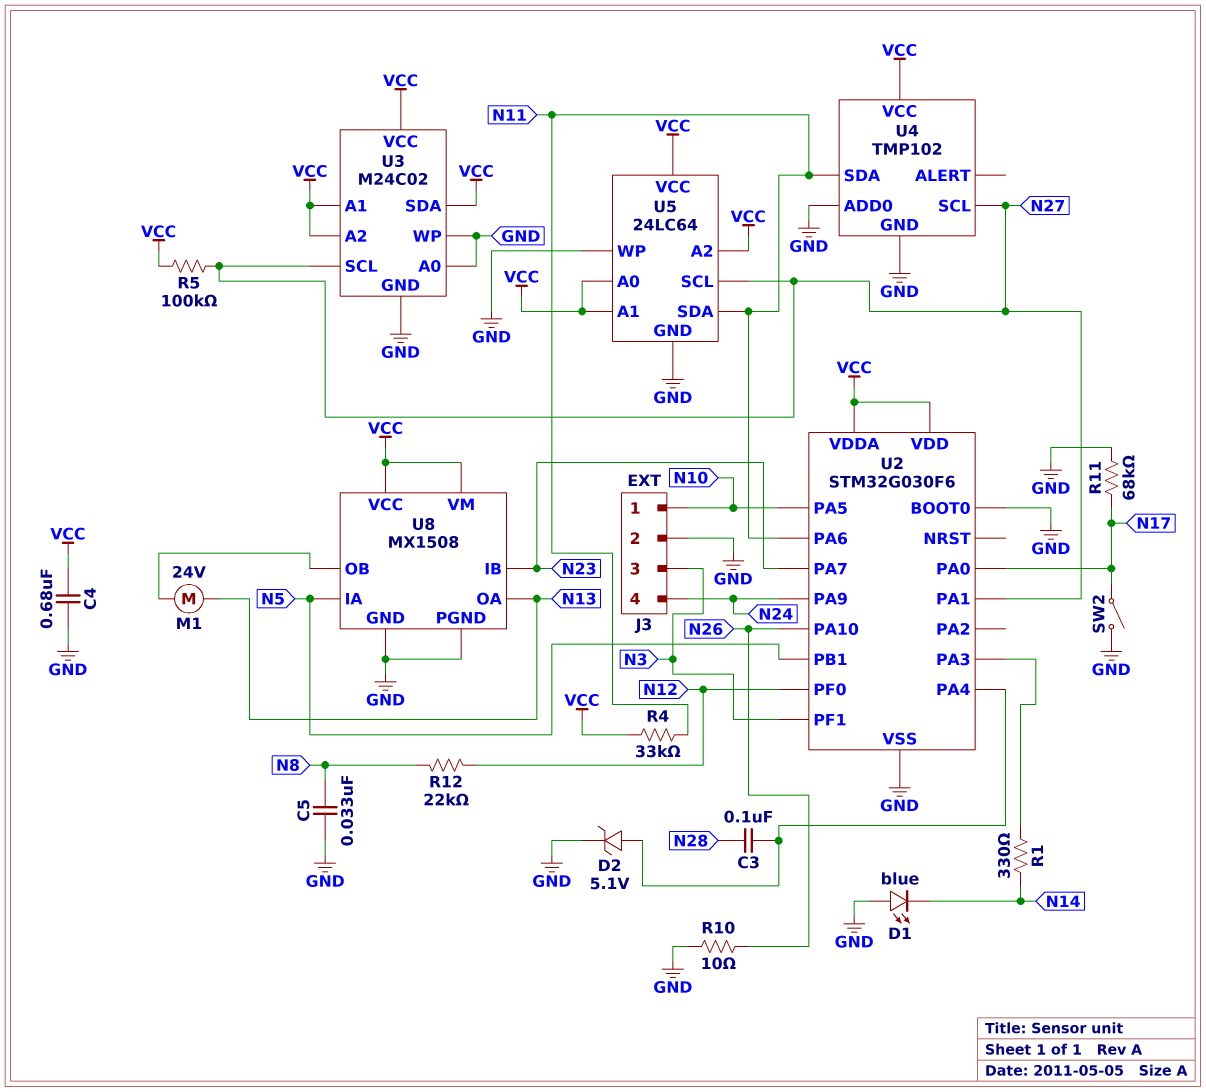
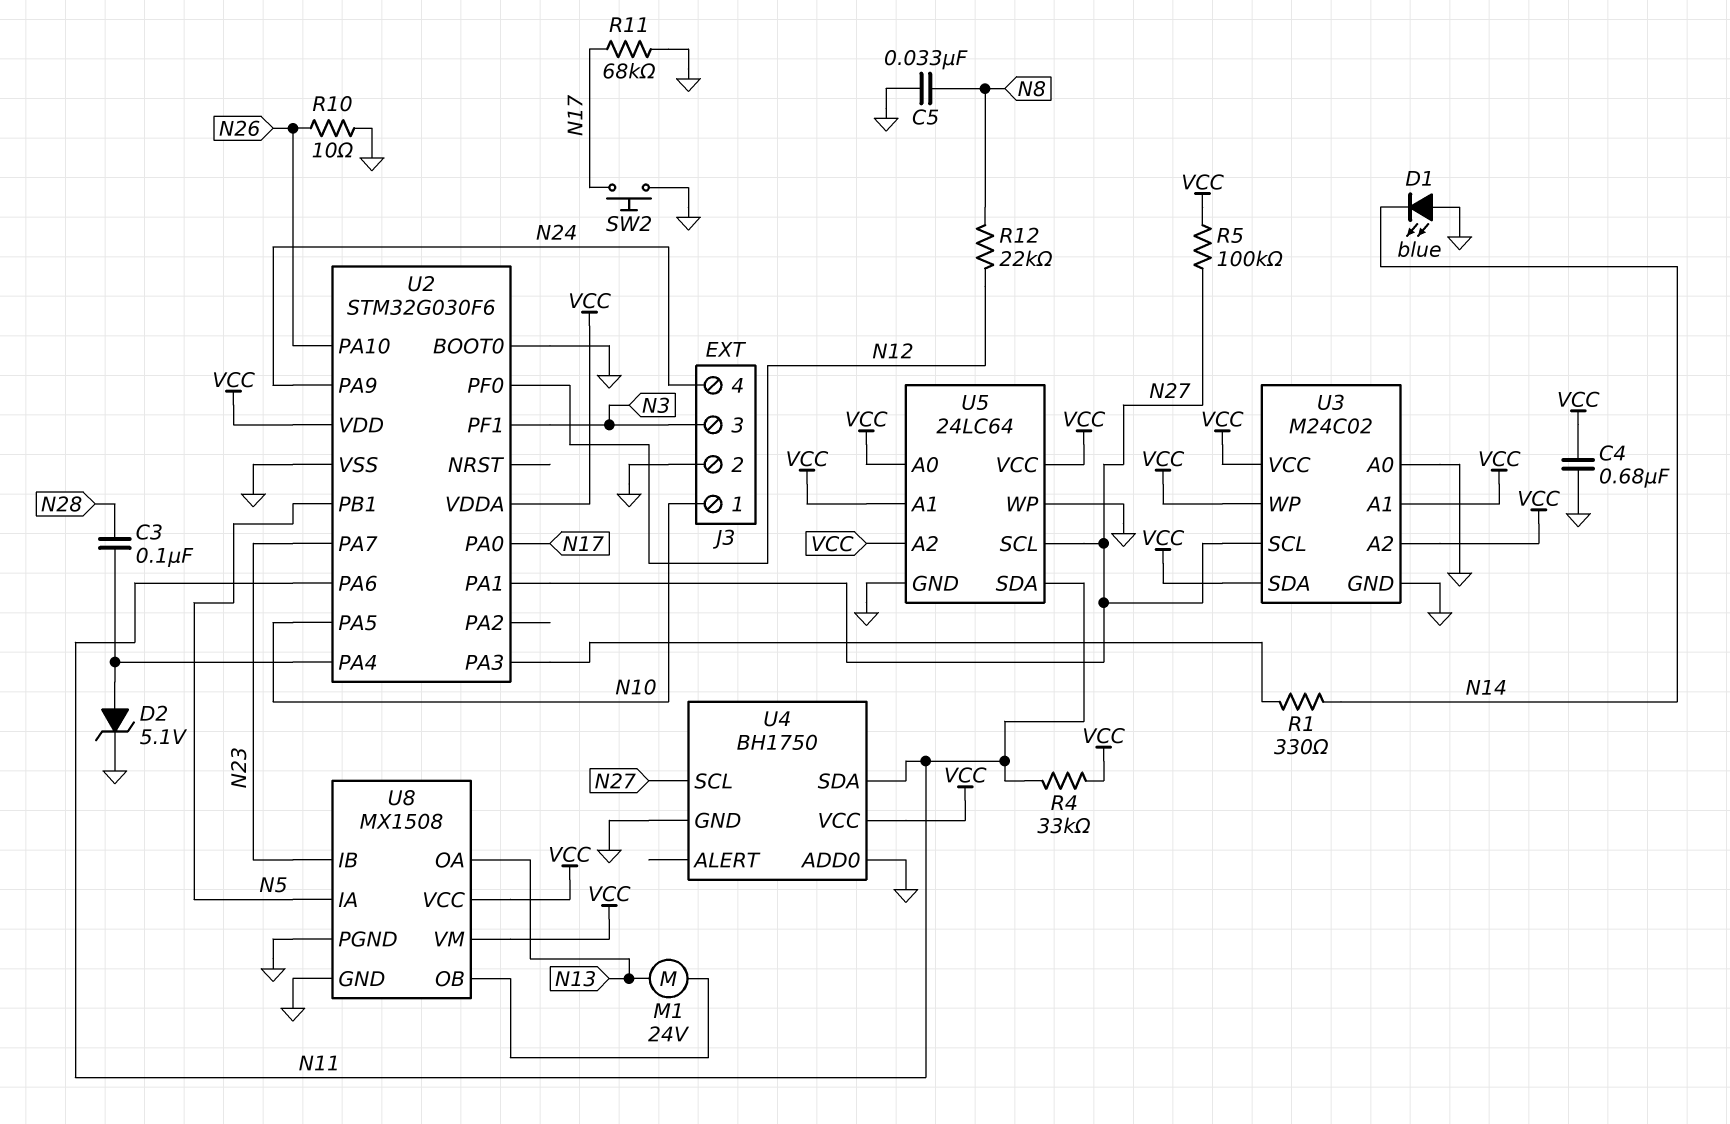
SW2: switch (GND, N17) -> button (GND, N17)
U3 pin WP: GND -> VCC
U4: TMP102 -> BH1750

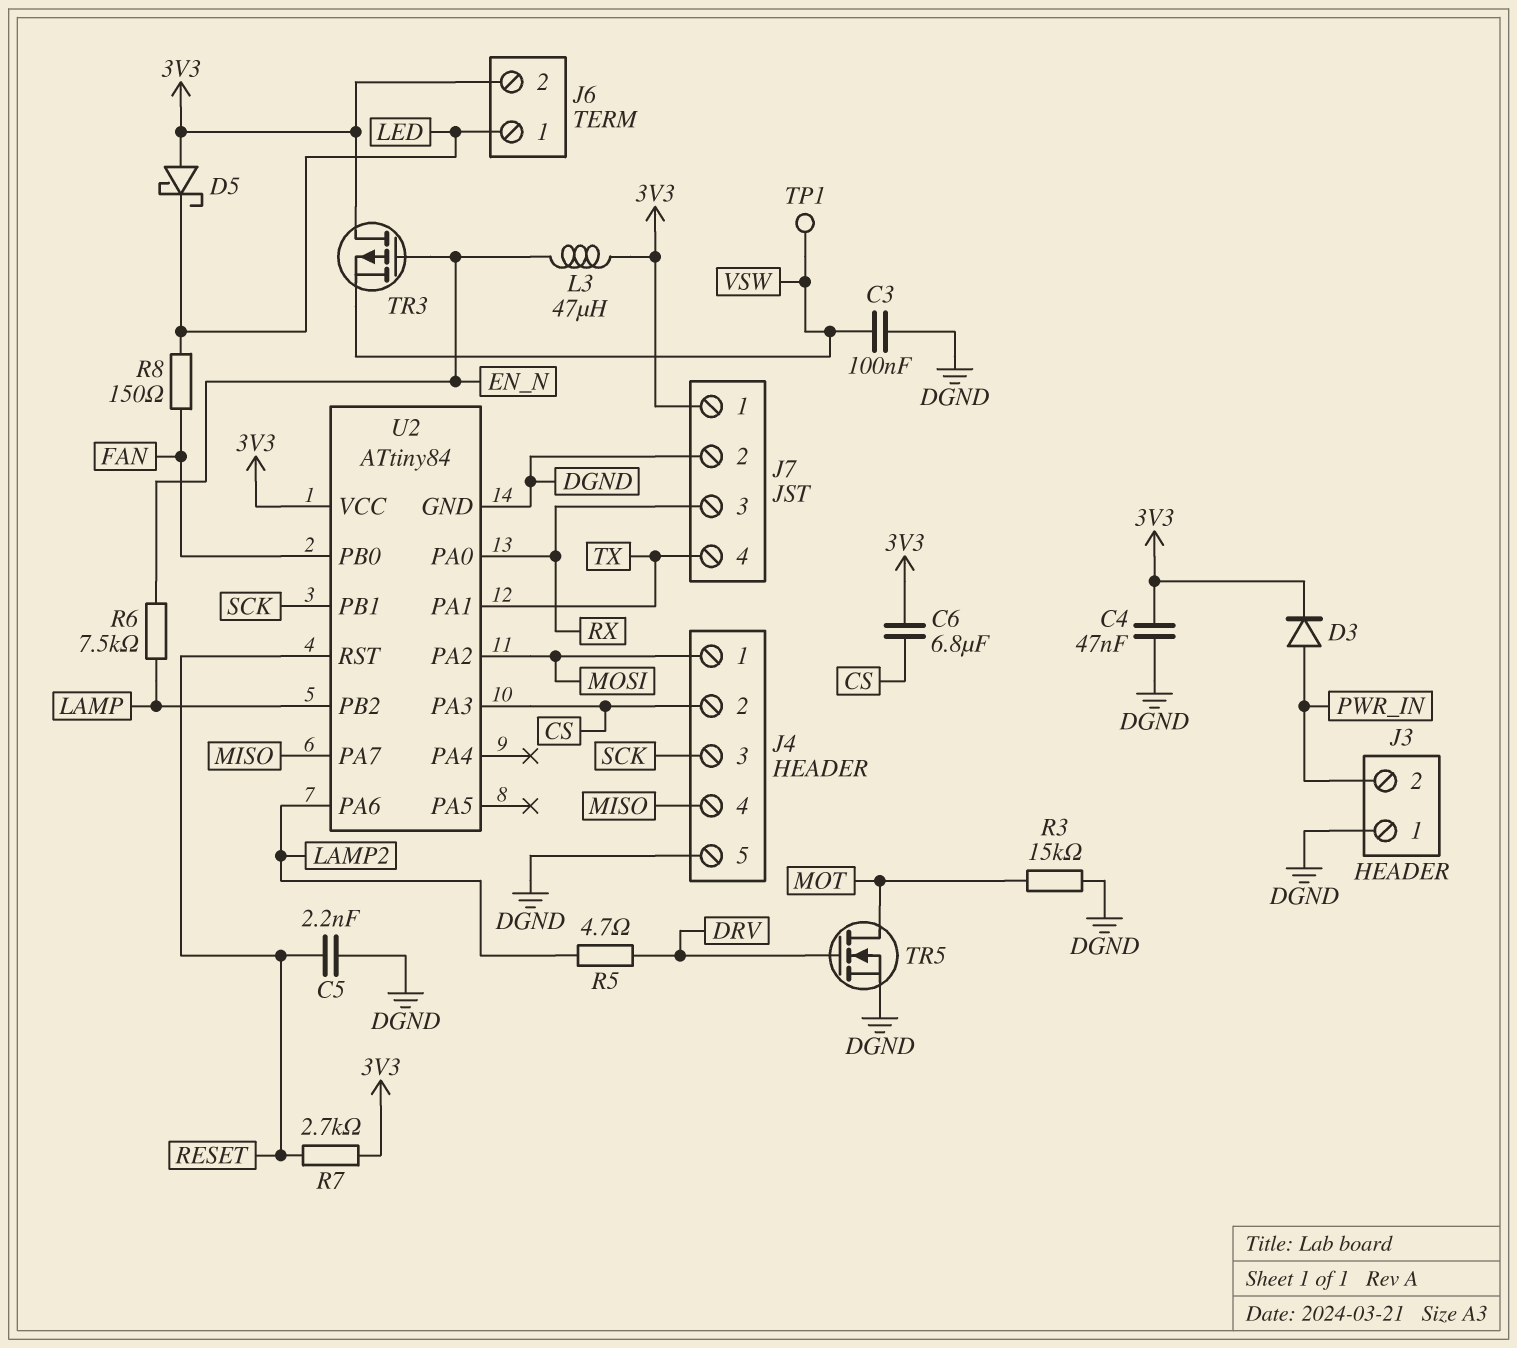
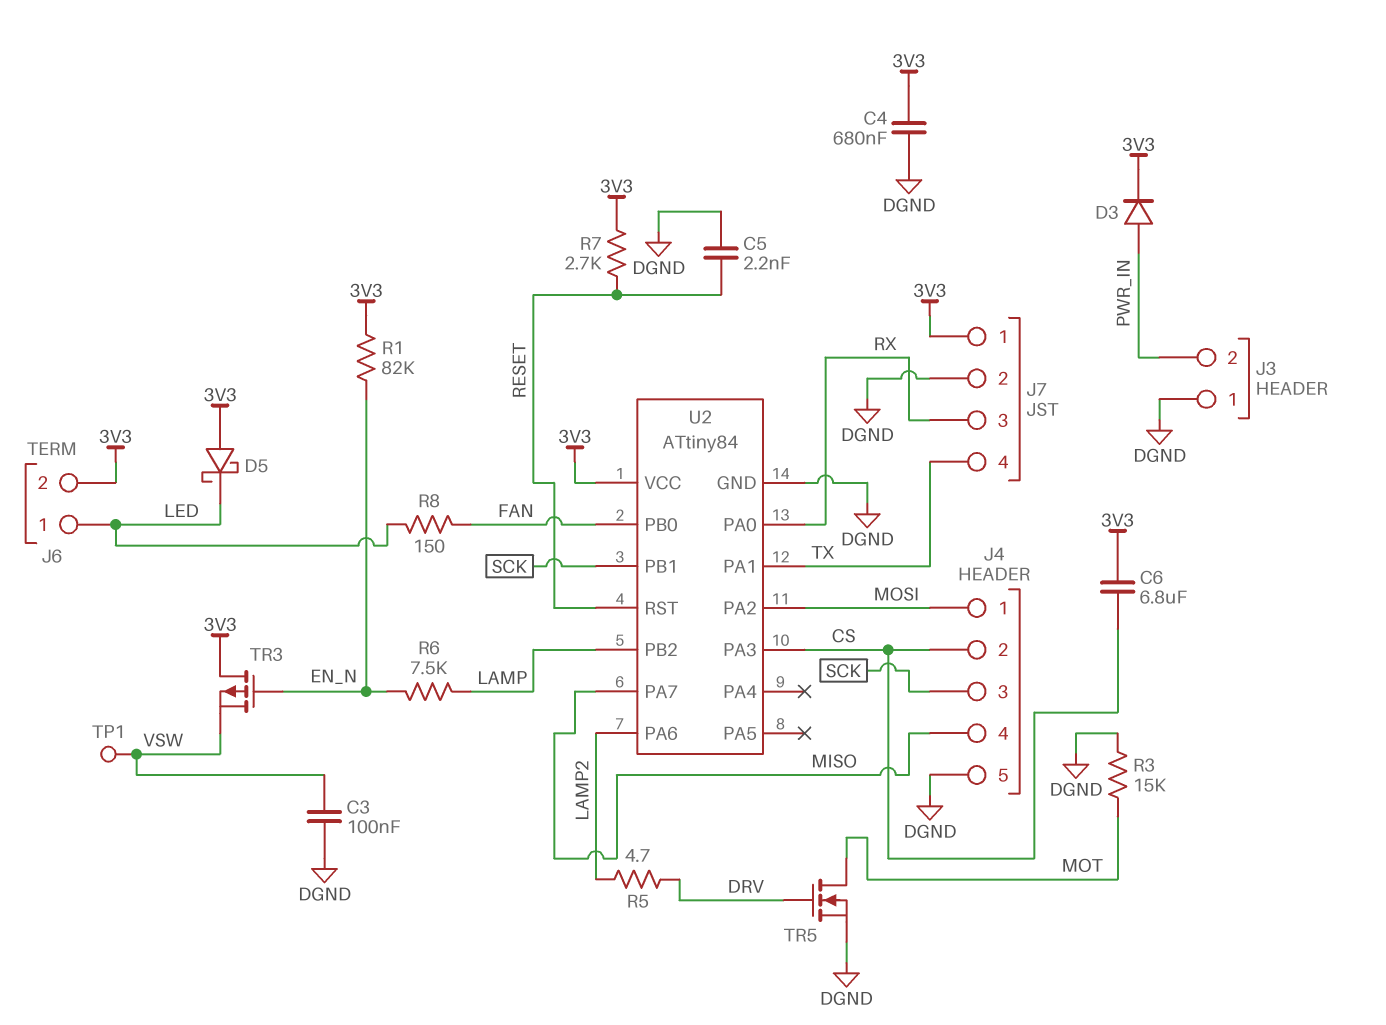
C4: 47nF (3V3, DGND) -> 680nF (3V3, DGND)
L3: 47uH (3V3, EN_N) -> none
R1: none -> 82k (3V3, EN_N)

● ● ●

**What is required**
Find, please, how many lines in the data include the word "none", and put down that number only.

**Written solution**
2